*Task prompt:* Copy out lines with the word "none" from the material that follows.

*Dataset records:*
________________________

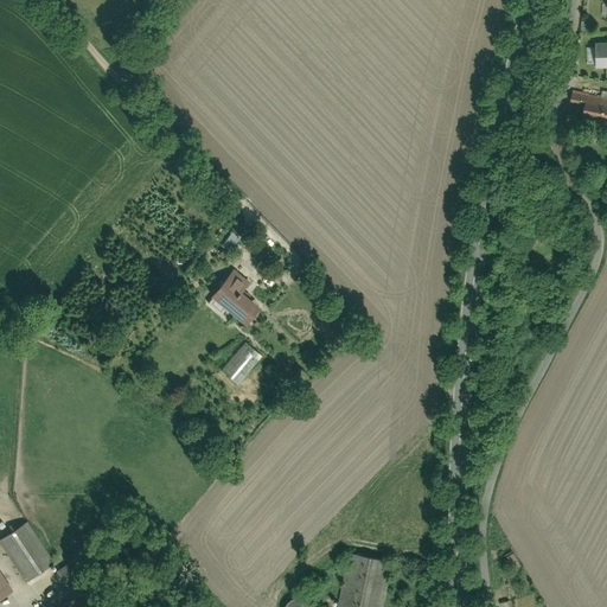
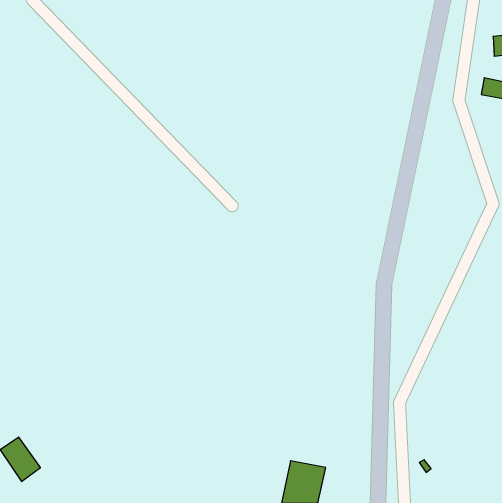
building: [210,269,256,324] -> none
building: [224,344,262,383] -> none

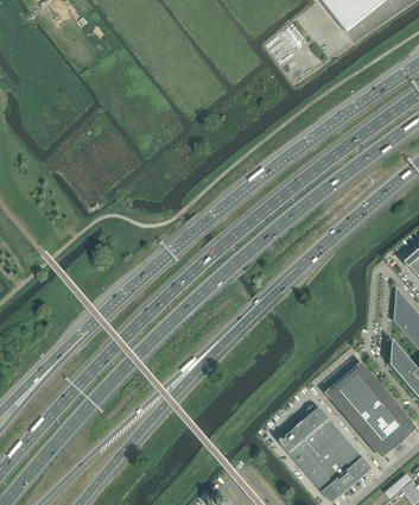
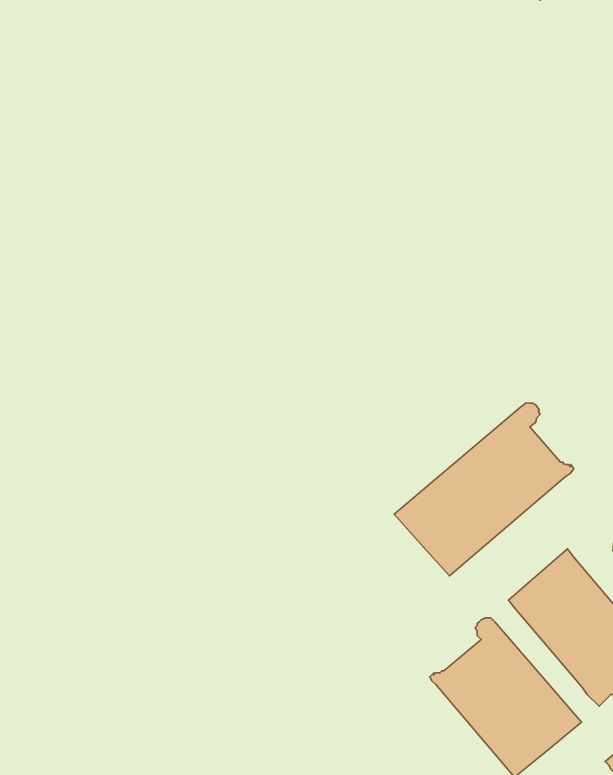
building: none -> [394,403,574,576]

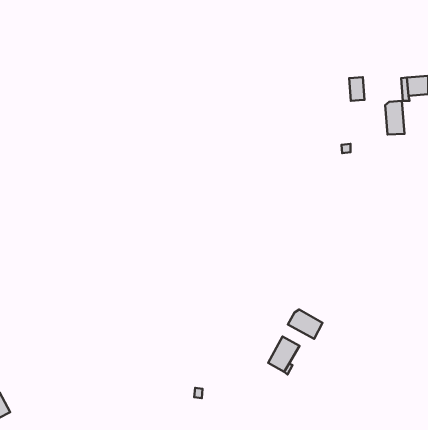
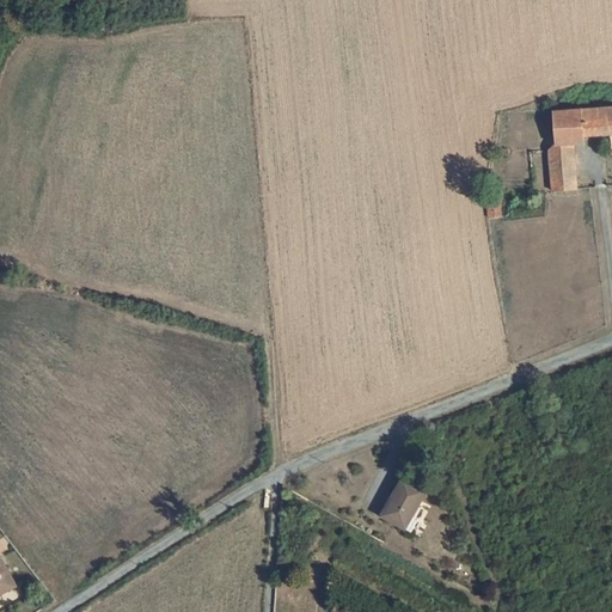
building: [349,77,364,101] -> [551,111,573,145]
building: [288,310,322,339] -> none

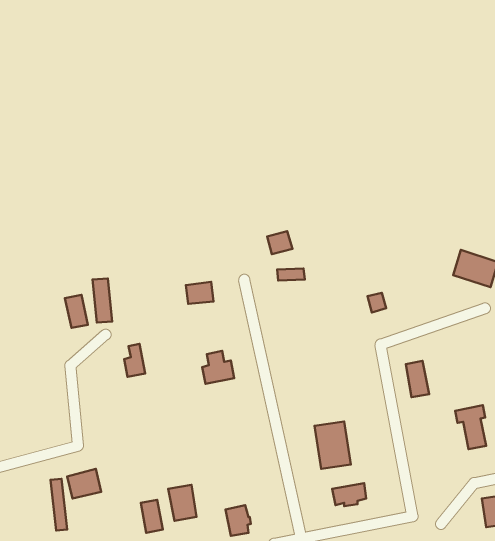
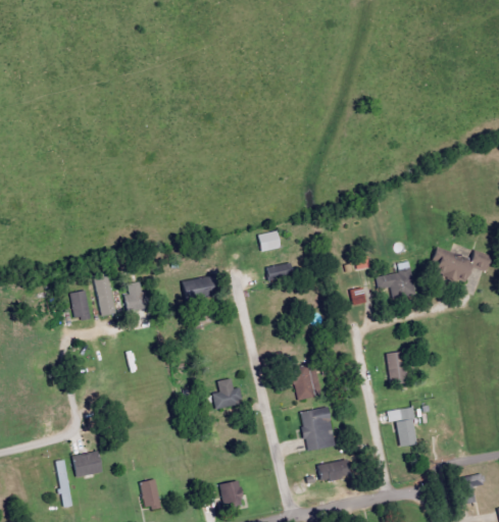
building: none -> [378,262,415,299]
building: [124,344,145,377] -> [124,281,144,312]
building: [202,351,234,384] -> [214,378,244,409]
building: none -> [292,363,326,400]
building: [455,405,486,449] -> [389,410,417,451]
building: [168,485,197,521] -> none

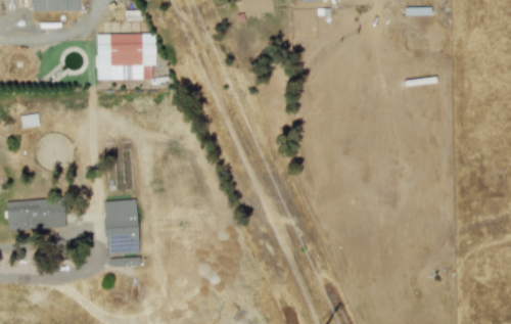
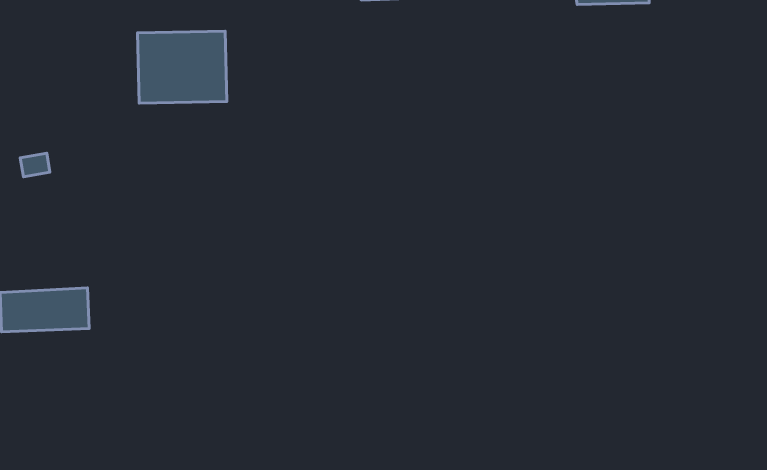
building: [104,199,139,253] -> none

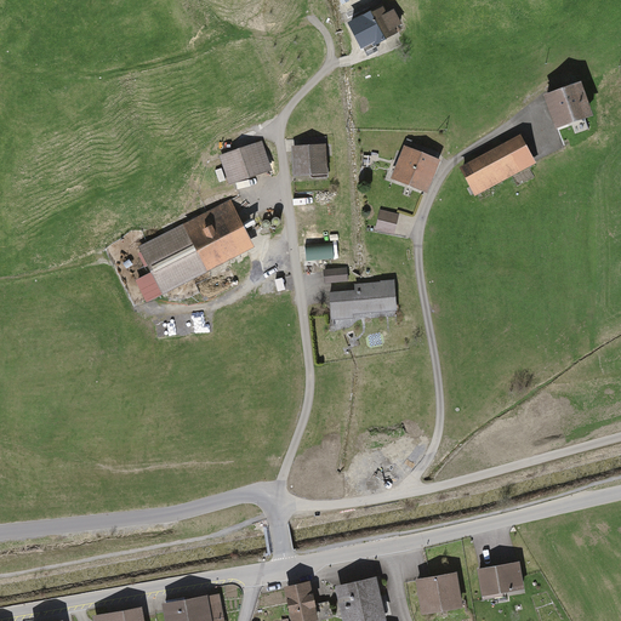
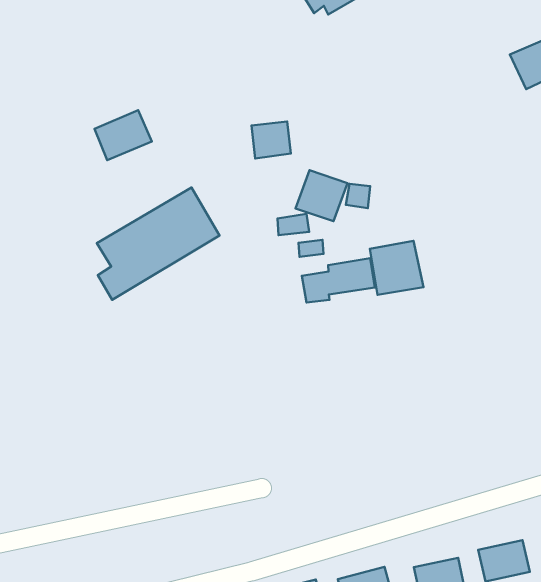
building: [456,135,531,195] -> none
building: [217,141,270,186] -> [95,110,152,160]
building: [387,146,438,195] -> [295,170,348,221]
building: none -> [370,241,423,295]

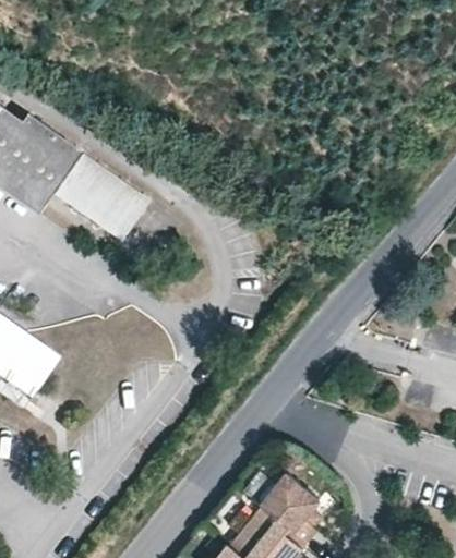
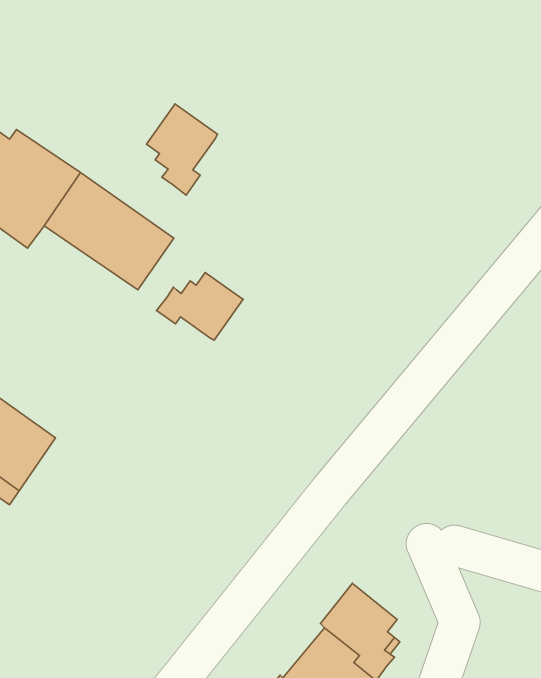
building: none -> [147,104,217,195]
building: none -> [156,273,243,340]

________________________

*Problem solution:*
building: [210,269,256,324] -> none
building: [224,344,262,383] -> none
building: none -> [394,403,574,576]
building: [288,310,322,339] -> none
building: none -> [378,262,415,299]
building: none -> [292,363,326,400]
building: [168,485,197,521] -> none
building: [104,199,139,253] -> none
building: [456,135,531,195] -> none
building: none -> [370,241,423,295]
building: none -> [147,104,217,195]
building: none -> [156,273,243,340]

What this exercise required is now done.